▸ Required action:
Scan the records for the word "WHITE". Return each line where it is found.

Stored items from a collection
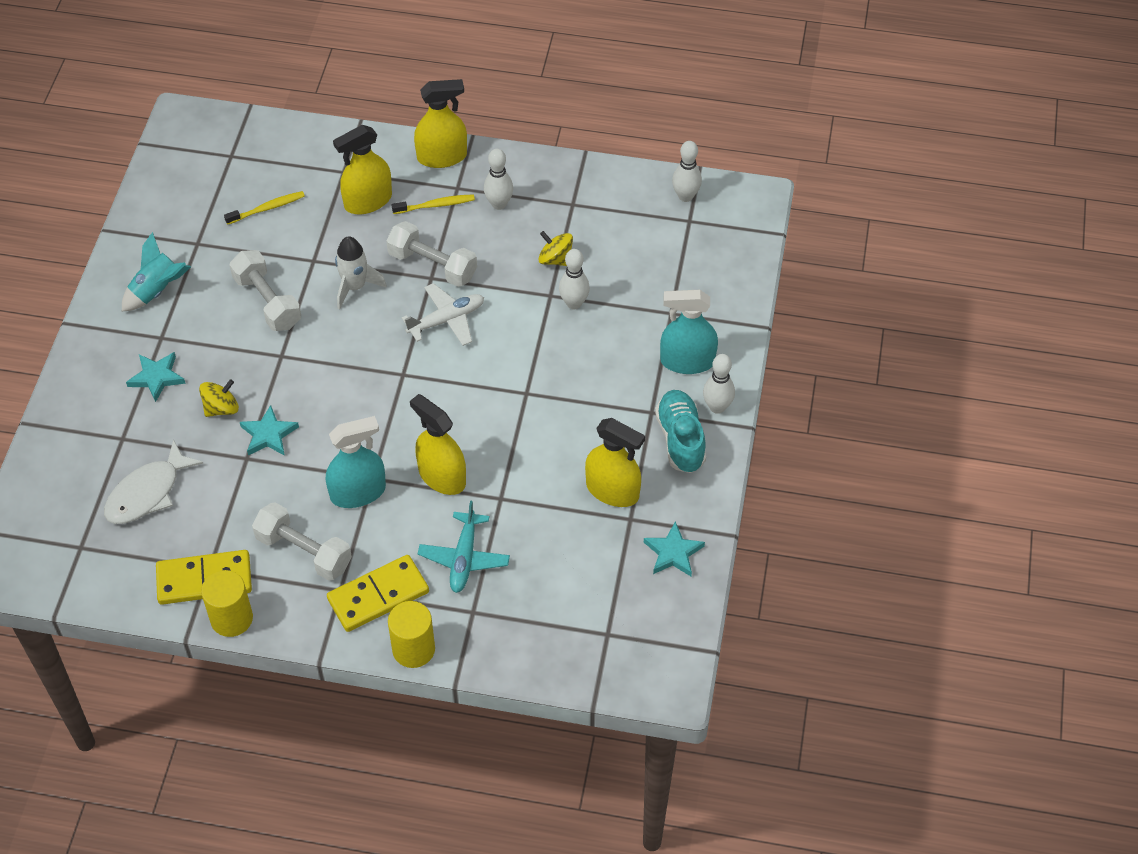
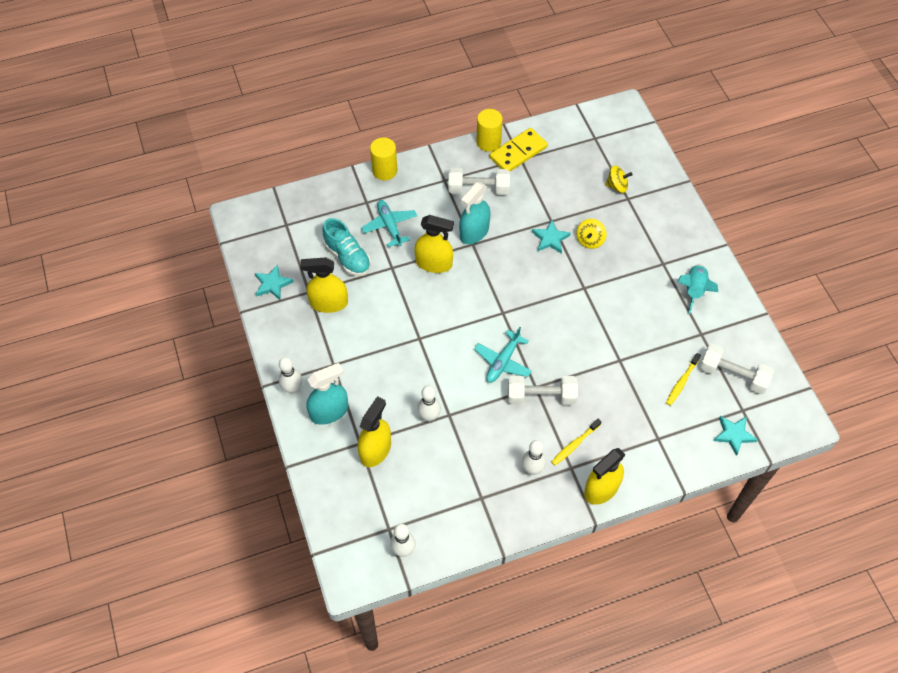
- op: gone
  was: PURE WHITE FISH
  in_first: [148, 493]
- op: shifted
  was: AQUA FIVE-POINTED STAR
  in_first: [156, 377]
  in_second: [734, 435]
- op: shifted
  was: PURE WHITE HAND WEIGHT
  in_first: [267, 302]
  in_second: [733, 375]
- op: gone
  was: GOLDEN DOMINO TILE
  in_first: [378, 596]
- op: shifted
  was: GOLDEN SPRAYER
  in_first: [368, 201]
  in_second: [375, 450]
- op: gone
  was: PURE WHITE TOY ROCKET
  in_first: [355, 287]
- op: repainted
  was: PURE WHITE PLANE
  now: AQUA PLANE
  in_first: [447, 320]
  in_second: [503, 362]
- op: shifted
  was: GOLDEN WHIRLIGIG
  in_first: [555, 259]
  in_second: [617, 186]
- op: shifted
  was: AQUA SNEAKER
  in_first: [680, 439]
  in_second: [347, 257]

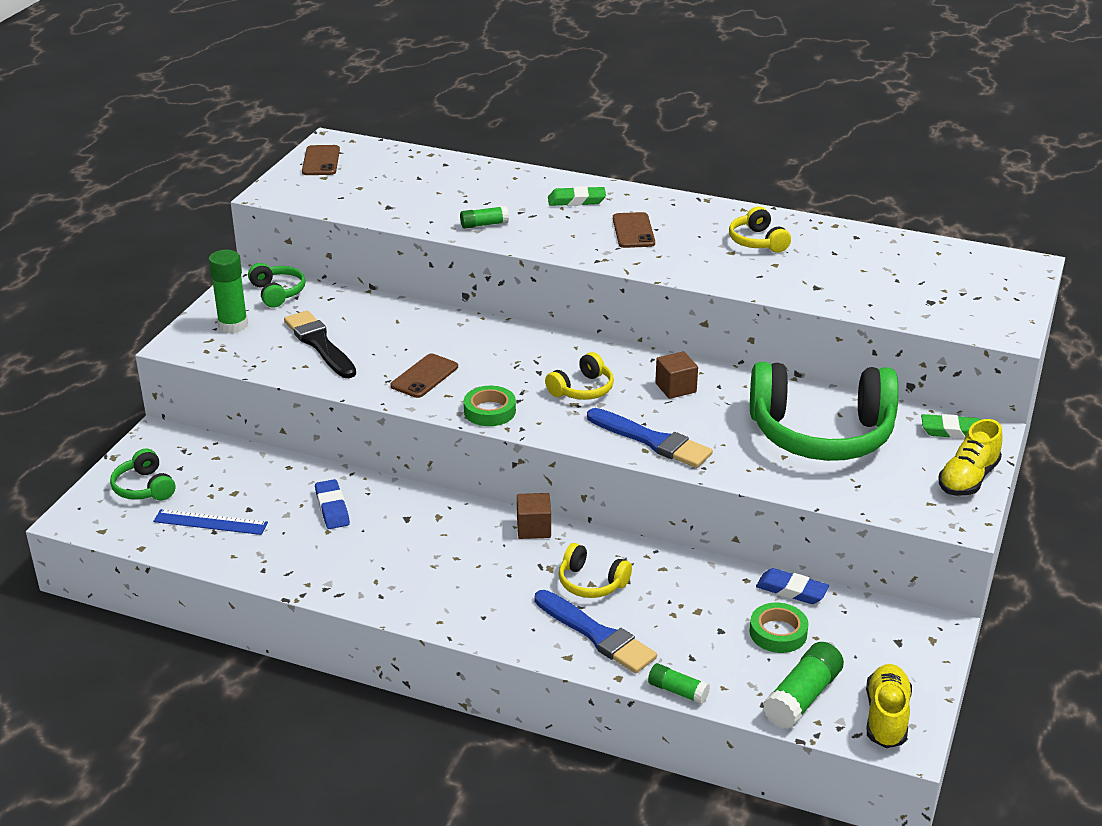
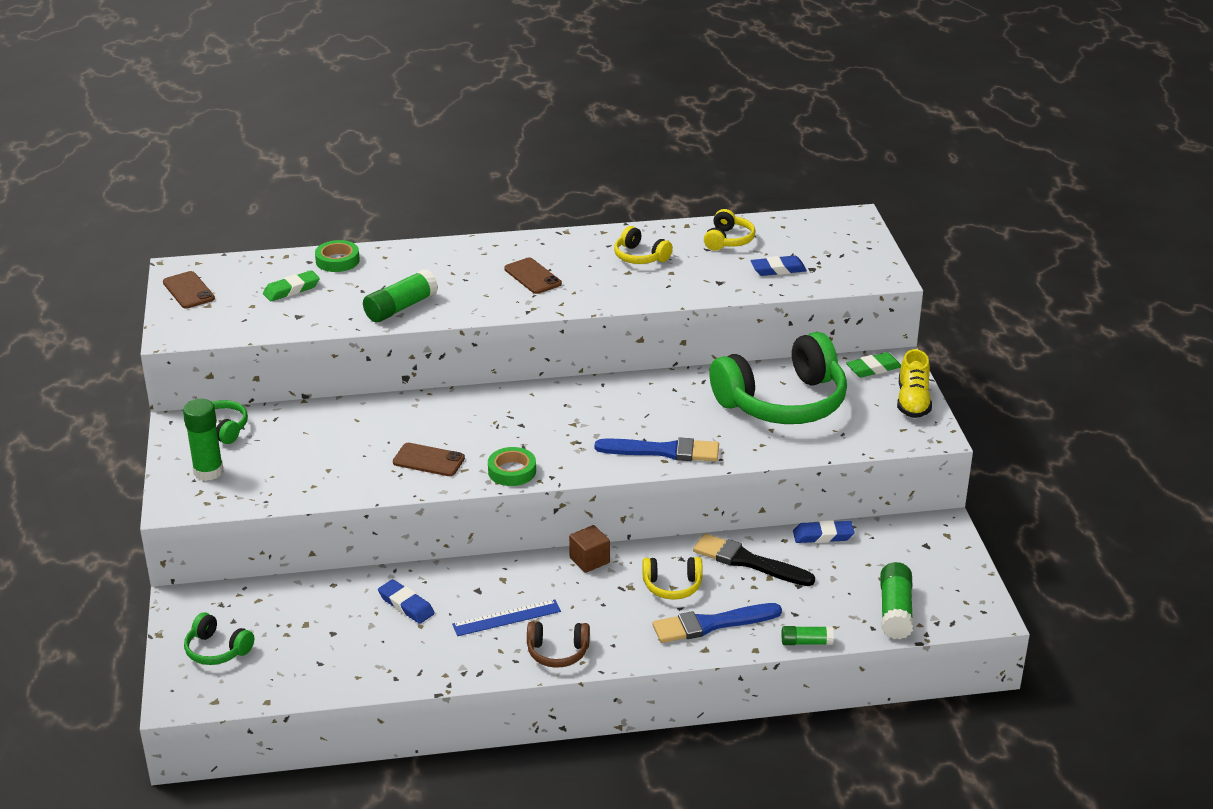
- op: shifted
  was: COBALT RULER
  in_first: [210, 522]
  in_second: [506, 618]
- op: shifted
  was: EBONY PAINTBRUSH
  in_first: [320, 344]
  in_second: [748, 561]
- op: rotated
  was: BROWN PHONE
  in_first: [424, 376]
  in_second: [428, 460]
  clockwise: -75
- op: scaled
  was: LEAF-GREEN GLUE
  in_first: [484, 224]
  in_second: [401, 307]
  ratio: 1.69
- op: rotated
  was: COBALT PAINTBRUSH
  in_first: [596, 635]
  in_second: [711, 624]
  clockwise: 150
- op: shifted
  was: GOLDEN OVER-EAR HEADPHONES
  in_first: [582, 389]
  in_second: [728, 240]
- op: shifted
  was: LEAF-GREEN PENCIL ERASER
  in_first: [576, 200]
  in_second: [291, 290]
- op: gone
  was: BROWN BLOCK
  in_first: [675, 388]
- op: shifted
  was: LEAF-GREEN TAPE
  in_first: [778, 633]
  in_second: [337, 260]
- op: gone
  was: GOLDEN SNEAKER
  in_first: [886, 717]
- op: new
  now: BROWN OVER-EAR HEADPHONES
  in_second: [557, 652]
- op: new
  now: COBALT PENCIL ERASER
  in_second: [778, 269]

▸ Written reply:
  was: PURE WHITE FISH
  was: PURE WHITE HAND WEIGHT
  was: PURE WHITE TOY ROCKET
  was: PURE WHITE PLANE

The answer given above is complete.